Work instructions:
Once the pictures are set aside, repeat all of the data below exactly.

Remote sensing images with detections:
☆ ☆ ☆ ☆ ☆ ☆ ☆

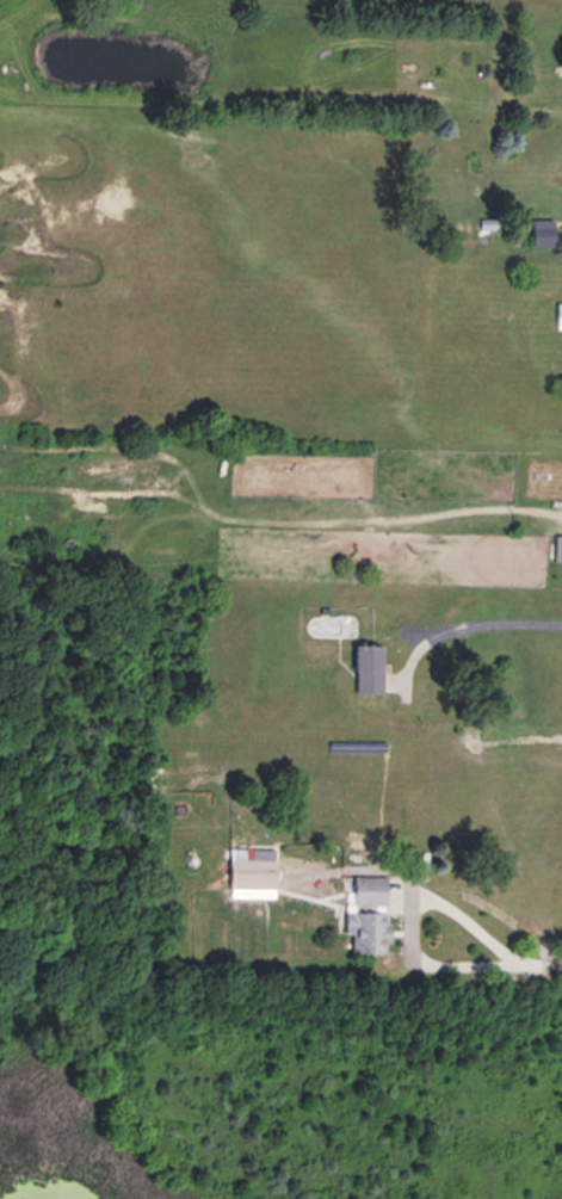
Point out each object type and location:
building: (544, 230)
building: (559, 314)
road: (464, 613)
building: (370, 666)
building: (254, 872)
building: (369, 914)
road: (503, 945)

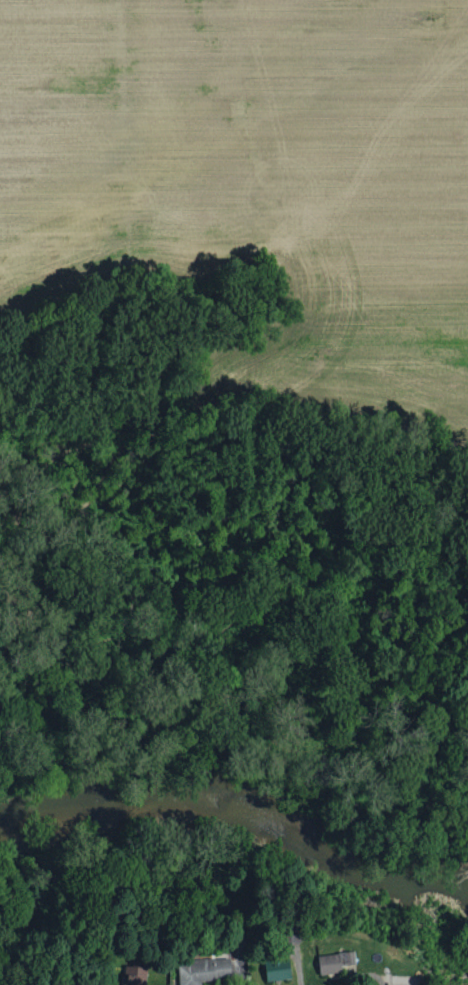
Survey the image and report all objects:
river: (243, 807)
building: (336, 962)
building: (278, 970)
building: (202, 971)
building: (133, 976)

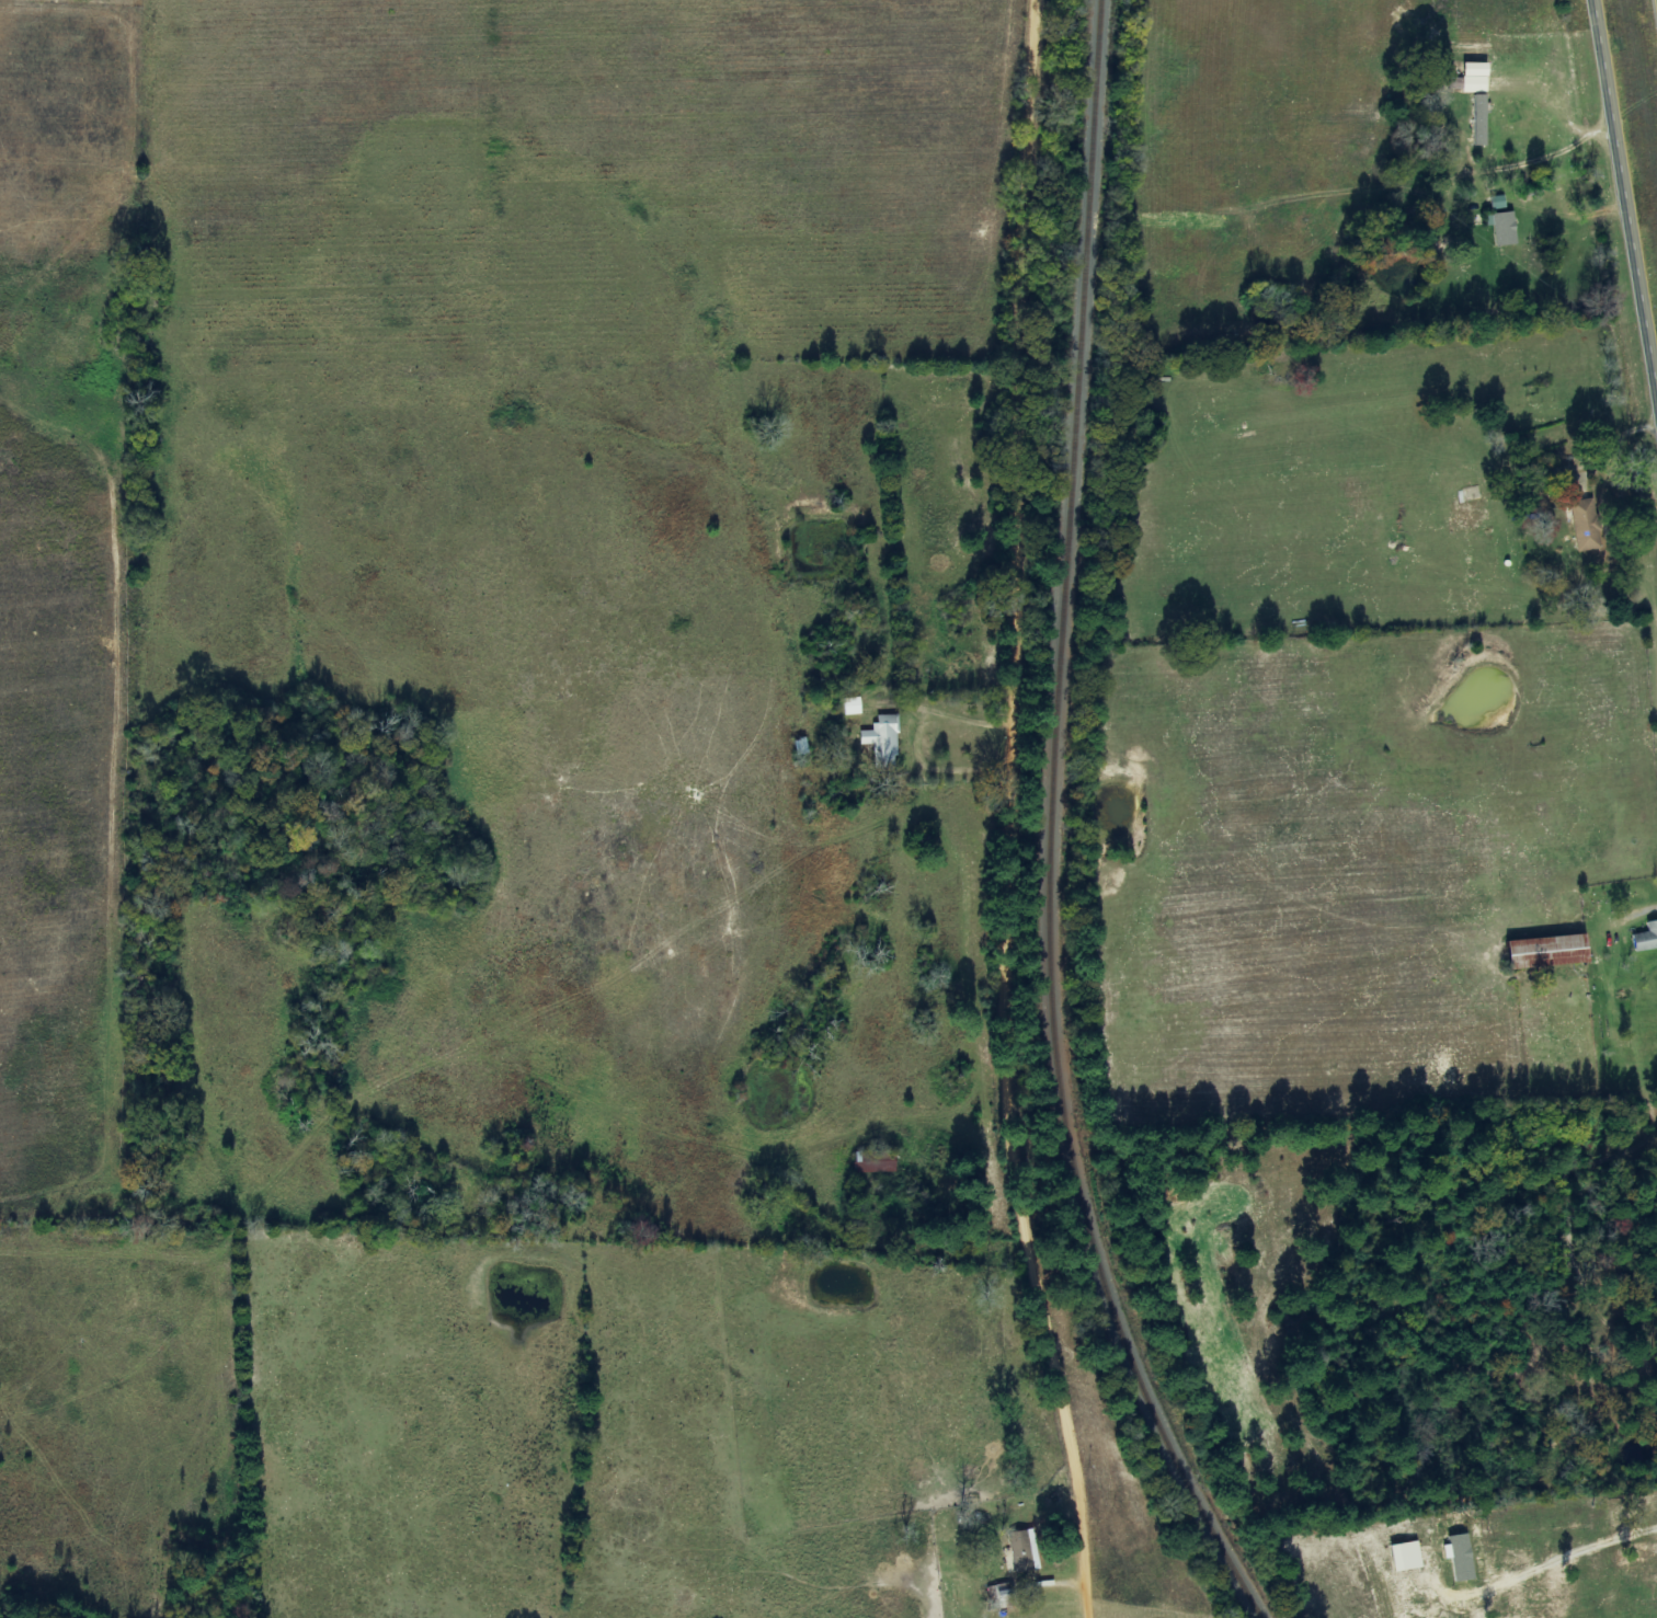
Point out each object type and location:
building: (1476, 69)
building: (1480, 120)
road: (1627, 175)
building: (1497, 203)
building: (1502, 228)
building: (1539, 501)
building: (1585, 519)
building: (852, 705)
road: (1004, 813)
railway: (1048, 828)
building: (1646, 938)
building: (1549, 951)
building: (875, 1162)
building: (1021, 1551)
building: (1460, 1557)
building: (1003, 1595)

☆ ☆ ☆ ☆ ☆ ☆ ☆

Exercise solution:
Point out each object type and location:
building: (544, 230)
building: (559, 314)
road: (464, 613)
building: (370, 666)
building: (254, 872)
building: (369, 914)
road: (503, 945)

Survey the image and report all objects:
river: (243, 807)
building: (336, 962)
building: (278, 970)
building: (202, 971)
building: (133, 976)

Point out each object type and location:
building: (1476, 69)
building: (1480, 120)
road: (1627, 175)
building: (1497, 203)
building: (1502, 228)
building: (1539, 501)
building: (1585, 519)
building: (852, 705)
road: (1004, 813)
railway: (1048, 828)
building: (1646, 938)
building: (1549, 951)
building: (875, 1162)
building: (1021, 1551)
building: (1460, 1557)
building: (1003, 1595)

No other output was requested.